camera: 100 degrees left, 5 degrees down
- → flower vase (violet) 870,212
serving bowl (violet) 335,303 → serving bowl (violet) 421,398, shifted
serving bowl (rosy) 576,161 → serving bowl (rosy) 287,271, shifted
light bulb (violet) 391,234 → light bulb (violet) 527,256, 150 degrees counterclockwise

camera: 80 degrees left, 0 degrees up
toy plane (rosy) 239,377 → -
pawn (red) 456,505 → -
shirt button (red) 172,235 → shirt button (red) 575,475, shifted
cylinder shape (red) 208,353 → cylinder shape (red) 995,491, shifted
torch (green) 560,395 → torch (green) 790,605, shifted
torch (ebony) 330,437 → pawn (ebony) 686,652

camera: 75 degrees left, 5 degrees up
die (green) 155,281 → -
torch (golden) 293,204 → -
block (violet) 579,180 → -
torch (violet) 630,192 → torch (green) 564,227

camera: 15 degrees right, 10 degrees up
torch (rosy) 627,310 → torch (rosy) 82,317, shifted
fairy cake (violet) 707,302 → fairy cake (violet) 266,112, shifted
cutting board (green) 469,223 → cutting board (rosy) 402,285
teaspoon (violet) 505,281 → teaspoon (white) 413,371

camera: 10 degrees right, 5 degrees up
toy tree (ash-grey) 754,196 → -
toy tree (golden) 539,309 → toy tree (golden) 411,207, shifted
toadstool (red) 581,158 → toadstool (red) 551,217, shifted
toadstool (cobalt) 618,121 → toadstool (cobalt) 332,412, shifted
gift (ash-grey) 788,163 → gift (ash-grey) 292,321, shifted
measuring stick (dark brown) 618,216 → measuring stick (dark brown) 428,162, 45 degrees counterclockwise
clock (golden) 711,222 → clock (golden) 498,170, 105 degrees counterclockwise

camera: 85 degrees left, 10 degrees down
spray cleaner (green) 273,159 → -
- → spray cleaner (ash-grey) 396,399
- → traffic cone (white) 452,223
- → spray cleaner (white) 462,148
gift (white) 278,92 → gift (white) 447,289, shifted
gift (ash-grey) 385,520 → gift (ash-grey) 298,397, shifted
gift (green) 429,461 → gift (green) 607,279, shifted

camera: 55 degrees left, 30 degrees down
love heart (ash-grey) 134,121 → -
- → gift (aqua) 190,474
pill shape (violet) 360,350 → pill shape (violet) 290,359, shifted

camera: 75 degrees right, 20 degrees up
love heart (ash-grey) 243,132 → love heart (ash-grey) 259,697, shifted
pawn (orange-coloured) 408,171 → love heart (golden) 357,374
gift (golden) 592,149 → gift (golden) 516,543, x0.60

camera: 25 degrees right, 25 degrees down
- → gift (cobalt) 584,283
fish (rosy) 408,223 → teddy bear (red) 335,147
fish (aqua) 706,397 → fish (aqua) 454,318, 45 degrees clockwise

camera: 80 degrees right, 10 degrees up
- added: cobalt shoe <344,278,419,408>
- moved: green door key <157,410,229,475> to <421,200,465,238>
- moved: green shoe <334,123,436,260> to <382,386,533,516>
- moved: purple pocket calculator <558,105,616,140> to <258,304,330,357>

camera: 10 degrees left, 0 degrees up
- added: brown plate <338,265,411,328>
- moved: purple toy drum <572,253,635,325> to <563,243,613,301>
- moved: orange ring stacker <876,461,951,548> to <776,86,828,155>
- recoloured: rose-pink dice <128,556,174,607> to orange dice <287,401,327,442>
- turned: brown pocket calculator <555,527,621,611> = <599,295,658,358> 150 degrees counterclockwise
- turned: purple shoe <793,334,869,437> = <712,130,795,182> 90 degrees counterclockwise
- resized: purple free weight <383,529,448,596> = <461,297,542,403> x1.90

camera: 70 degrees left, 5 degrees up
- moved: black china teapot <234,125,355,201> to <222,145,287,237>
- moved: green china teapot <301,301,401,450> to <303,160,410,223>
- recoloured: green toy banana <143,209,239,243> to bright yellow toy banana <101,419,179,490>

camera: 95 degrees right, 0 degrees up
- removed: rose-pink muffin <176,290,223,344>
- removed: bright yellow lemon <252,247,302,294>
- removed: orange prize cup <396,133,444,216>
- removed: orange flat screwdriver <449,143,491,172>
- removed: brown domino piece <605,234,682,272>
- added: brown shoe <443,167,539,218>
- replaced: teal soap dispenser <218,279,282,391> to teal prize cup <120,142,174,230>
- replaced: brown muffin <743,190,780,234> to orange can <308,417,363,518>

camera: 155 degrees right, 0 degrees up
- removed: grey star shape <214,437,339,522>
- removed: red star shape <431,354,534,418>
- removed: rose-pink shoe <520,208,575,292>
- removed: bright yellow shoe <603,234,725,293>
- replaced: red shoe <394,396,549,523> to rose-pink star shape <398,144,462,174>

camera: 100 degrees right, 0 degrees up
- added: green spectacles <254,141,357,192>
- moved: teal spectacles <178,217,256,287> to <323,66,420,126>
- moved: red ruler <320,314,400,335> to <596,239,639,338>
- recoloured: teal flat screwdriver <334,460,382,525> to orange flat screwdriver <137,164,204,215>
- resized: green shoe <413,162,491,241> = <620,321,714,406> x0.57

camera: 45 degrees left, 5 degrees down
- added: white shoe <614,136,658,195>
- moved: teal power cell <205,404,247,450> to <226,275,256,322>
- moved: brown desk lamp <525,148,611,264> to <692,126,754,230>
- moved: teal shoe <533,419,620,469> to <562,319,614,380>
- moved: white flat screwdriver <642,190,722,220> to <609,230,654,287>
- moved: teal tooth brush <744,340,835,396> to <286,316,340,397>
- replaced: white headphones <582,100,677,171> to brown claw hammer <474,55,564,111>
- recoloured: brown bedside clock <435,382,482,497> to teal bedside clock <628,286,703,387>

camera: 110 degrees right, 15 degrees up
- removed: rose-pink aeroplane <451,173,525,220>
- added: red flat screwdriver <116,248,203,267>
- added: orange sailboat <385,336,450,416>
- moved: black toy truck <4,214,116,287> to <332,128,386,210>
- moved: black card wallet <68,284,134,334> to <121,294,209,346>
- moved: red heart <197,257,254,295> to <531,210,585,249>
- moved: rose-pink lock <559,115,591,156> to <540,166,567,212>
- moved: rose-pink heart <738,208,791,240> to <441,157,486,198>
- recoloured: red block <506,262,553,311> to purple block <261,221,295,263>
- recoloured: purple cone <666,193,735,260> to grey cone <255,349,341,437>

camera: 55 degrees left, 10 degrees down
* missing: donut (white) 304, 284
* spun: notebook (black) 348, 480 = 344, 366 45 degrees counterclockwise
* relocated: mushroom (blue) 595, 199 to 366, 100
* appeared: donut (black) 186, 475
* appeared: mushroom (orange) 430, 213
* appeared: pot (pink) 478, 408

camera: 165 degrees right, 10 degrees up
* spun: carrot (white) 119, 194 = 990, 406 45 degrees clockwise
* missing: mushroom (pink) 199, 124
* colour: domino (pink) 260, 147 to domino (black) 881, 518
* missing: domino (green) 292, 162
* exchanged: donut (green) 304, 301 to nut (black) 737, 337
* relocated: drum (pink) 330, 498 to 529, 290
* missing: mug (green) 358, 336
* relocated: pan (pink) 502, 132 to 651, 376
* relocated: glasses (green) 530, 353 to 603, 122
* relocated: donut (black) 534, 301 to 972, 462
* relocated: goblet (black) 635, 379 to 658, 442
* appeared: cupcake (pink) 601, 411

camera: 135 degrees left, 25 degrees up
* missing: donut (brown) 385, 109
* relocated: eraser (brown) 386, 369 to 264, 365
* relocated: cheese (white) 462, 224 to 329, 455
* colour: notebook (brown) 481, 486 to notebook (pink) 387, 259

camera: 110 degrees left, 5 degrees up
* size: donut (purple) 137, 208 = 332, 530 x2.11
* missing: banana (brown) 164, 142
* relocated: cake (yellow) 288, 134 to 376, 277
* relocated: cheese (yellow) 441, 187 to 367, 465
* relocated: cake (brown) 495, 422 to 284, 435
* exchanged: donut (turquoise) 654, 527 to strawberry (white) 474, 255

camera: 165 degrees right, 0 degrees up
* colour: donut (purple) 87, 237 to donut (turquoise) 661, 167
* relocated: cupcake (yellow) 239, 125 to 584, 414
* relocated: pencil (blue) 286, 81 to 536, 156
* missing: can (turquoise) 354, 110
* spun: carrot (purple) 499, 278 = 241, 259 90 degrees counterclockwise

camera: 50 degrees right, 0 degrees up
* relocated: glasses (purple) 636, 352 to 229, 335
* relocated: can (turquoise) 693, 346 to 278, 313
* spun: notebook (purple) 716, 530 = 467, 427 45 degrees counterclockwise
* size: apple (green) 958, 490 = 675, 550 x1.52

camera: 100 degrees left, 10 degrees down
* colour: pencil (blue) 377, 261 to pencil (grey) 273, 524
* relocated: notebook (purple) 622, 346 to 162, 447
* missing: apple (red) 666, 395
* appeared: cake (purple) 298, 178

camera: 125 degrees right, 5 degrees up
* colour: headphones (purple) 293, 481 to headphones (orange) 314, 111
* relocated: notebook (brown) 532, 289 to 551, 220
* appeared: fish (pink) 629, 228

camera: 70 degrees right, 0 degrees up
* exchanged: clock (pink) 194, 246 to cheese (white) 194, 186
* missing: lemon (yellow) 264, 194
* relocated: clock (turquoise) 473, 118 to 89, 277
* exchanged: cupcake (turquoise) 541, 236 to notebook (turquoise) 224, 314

====

> _What the exercise asks_: Return the span of lines in the data above that opens at the line with "- resized: purple" and closes at the line with "- recoloured: green", exactly, ends included, nothing else.

> _Result_:
- resized: purple free weight <383,529,448,596> = <461,297,542,403> x1.90

camera: 70 degrees left, 5 degrees up
- moved: black china teapot <234,125,355,201> to <222,145,287,237>
- moved: green china teapot <301,301,401,450> to <303,160,410,223>
- recoloured: green toy banana <143,209,239,243> to bright yellow toy banana <101,419,179,490>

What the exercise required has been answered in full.